====== INPUT MATERIAL ======
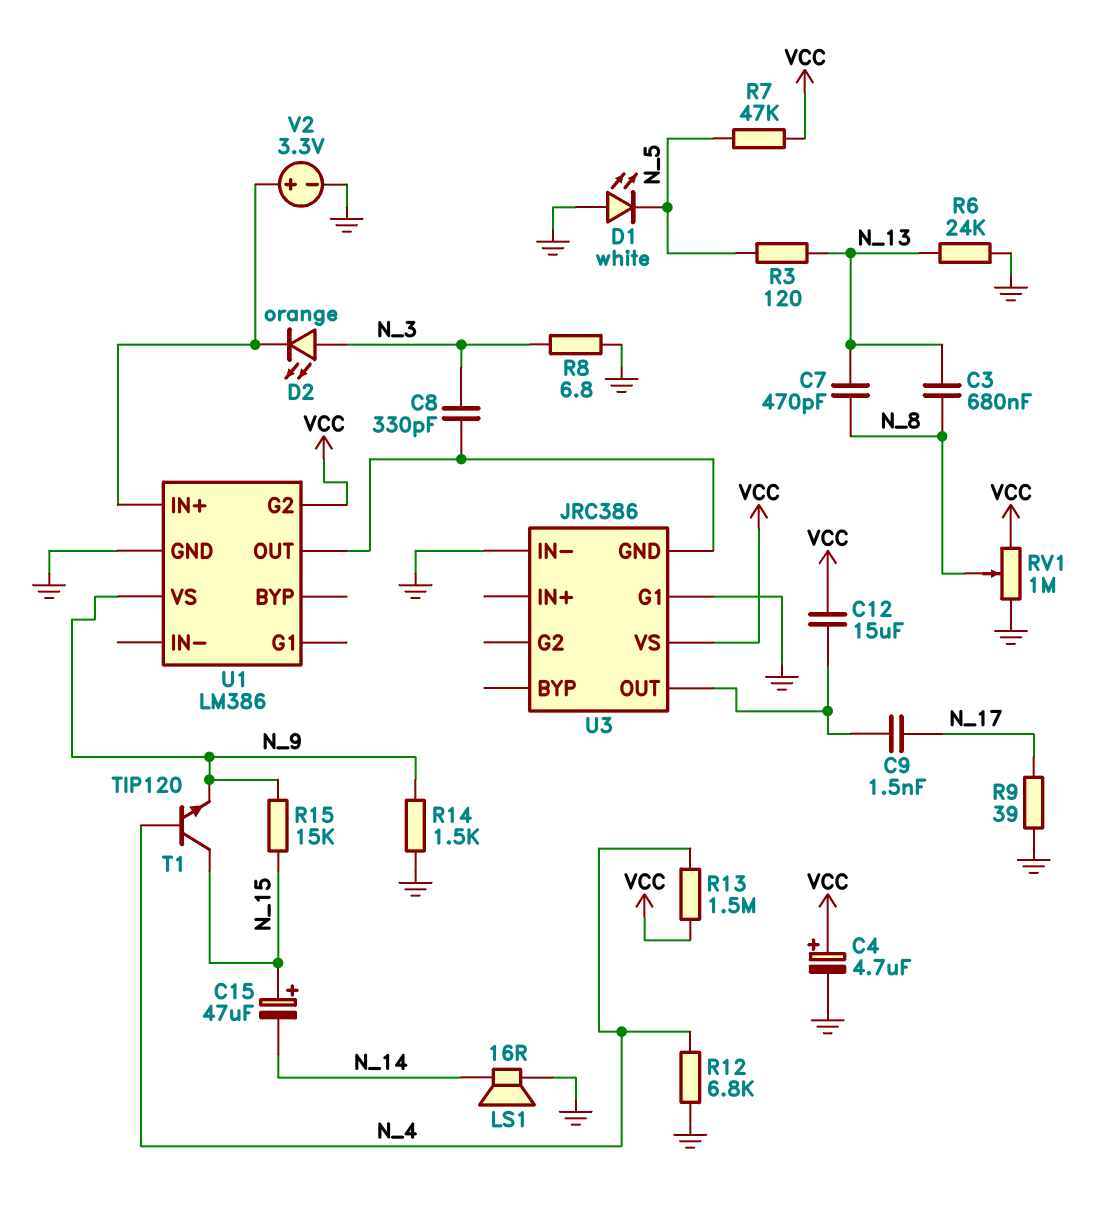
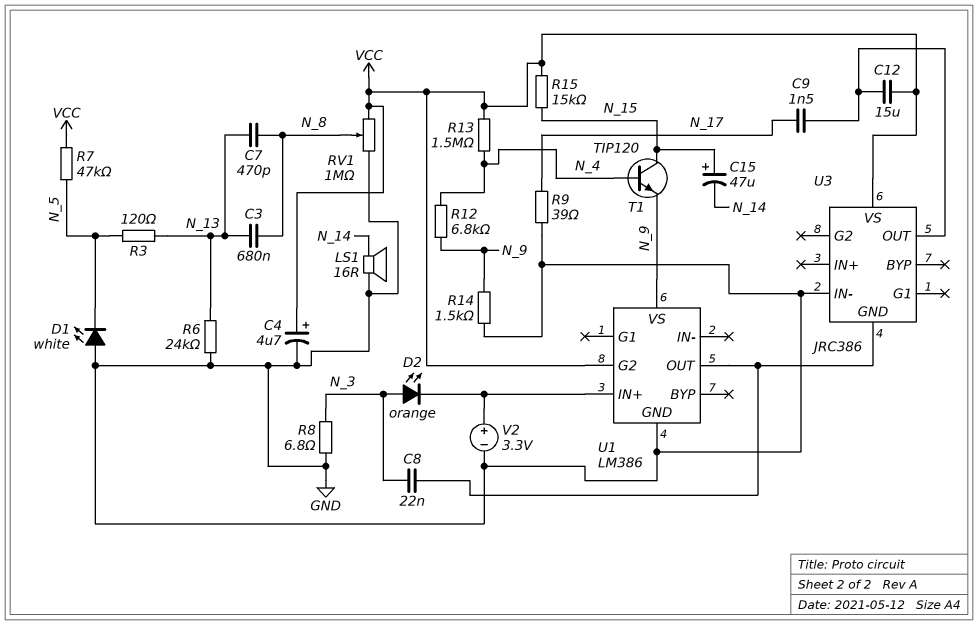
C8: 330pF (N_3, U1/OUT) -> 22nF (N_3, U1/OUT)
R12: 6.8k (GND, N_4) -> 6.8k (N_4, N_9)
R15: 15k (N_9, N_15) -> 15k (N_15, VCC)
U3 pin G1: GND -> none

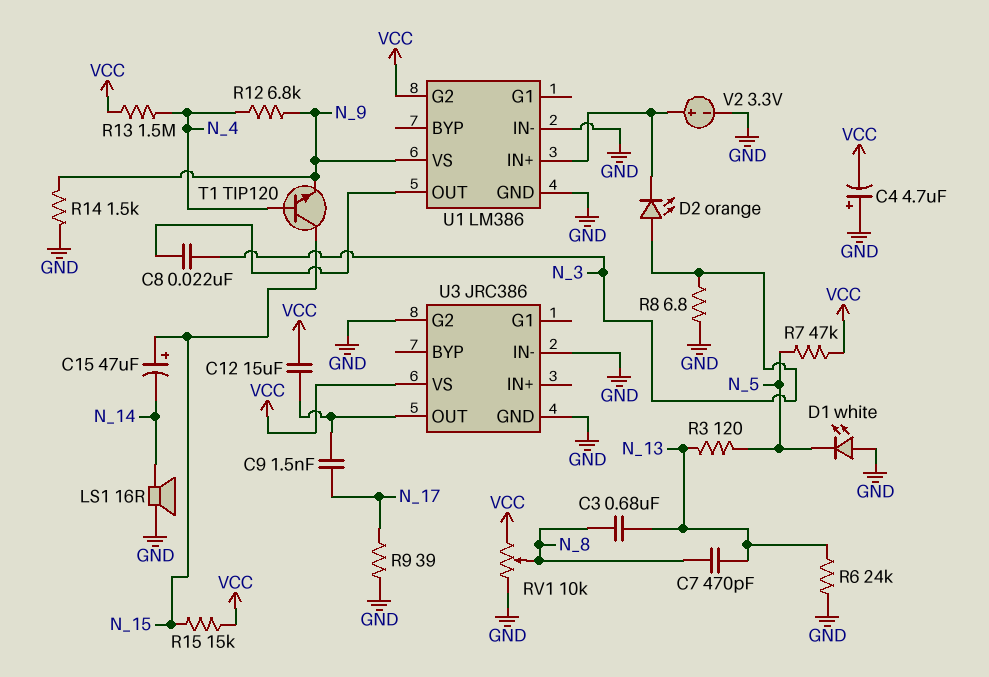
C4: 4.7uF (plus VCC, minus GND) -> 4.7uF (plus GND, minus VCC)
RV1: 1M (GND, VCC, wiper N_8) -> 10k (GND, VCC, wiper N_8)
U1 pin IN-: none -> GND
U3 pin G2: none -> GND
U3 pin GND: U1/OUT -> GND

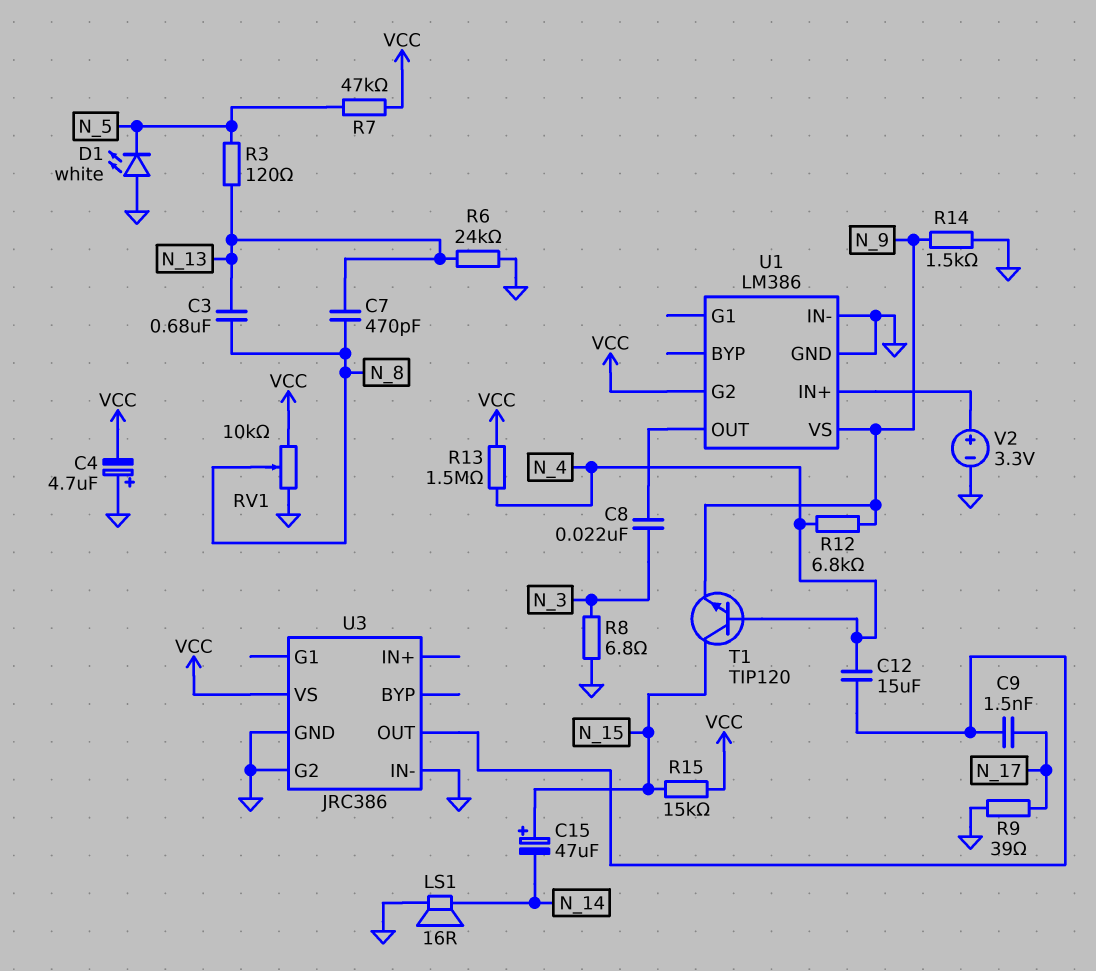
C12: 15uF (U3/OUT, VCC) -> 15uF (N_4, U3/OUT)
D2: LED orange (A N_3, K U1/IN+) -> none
======
====== INPUT MATERIAL ======
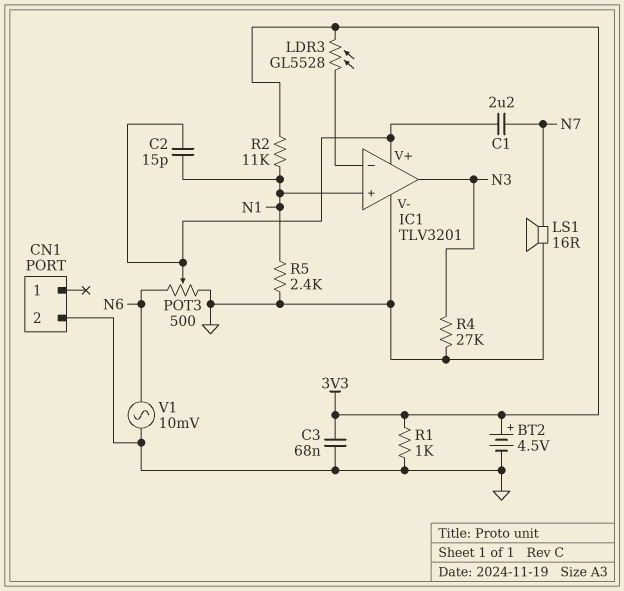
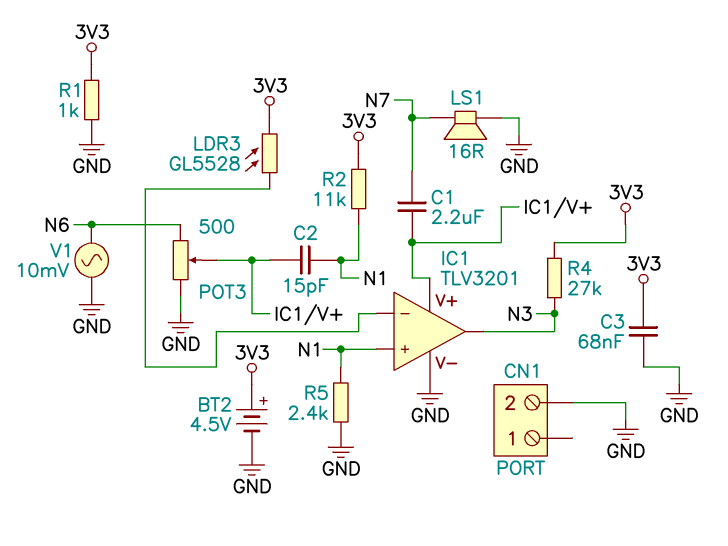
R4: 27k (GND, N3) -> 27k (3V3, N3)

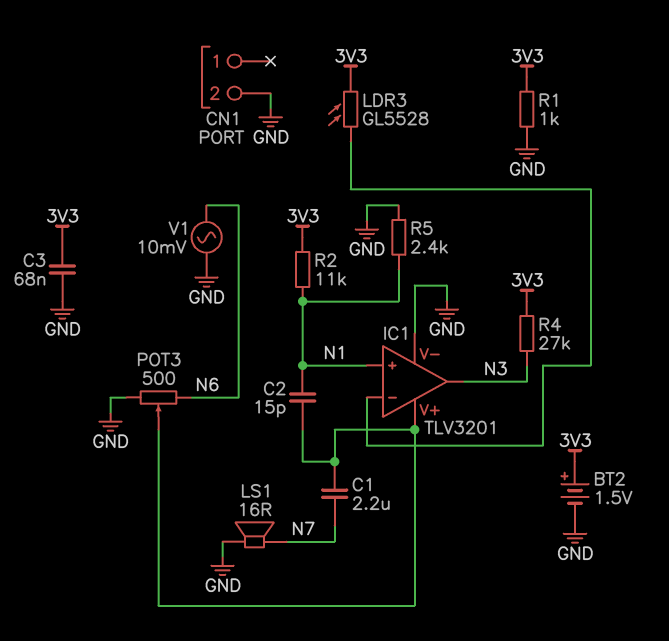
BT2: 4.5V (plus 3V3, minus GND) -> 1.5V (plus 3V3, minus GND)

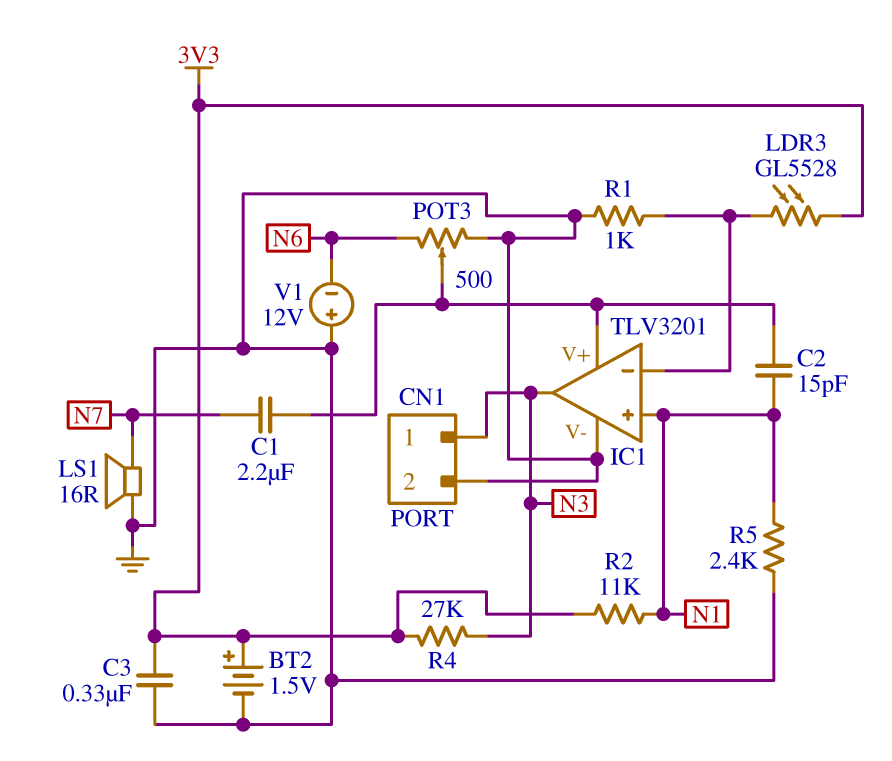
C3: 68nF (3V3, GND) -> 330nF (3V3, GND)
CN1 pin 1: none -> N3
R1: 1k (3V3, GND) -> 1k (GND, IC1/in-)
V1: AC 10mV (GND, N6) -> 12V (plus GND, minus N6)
======
ACTIVITY:
To complete this exercise, transcribe exactly the lines above from the one that holds "U1 pin IN-: none -> GND" through the one that holds "D2: LED orange (A N_3, K U1/IN+) -> none". Pictures stay out.

ANSWER TO THIS TASK:
U1 pin IN-: none -> GND
U3 pin G2: none -> GND
U3 pin GND: U1/OUT -> GND

C12: 15uF (U3/OUT, VCC) -> 15uF (N_4, U3/OUT)
D2: LED orange (A N_3, K U1/IN+) -> none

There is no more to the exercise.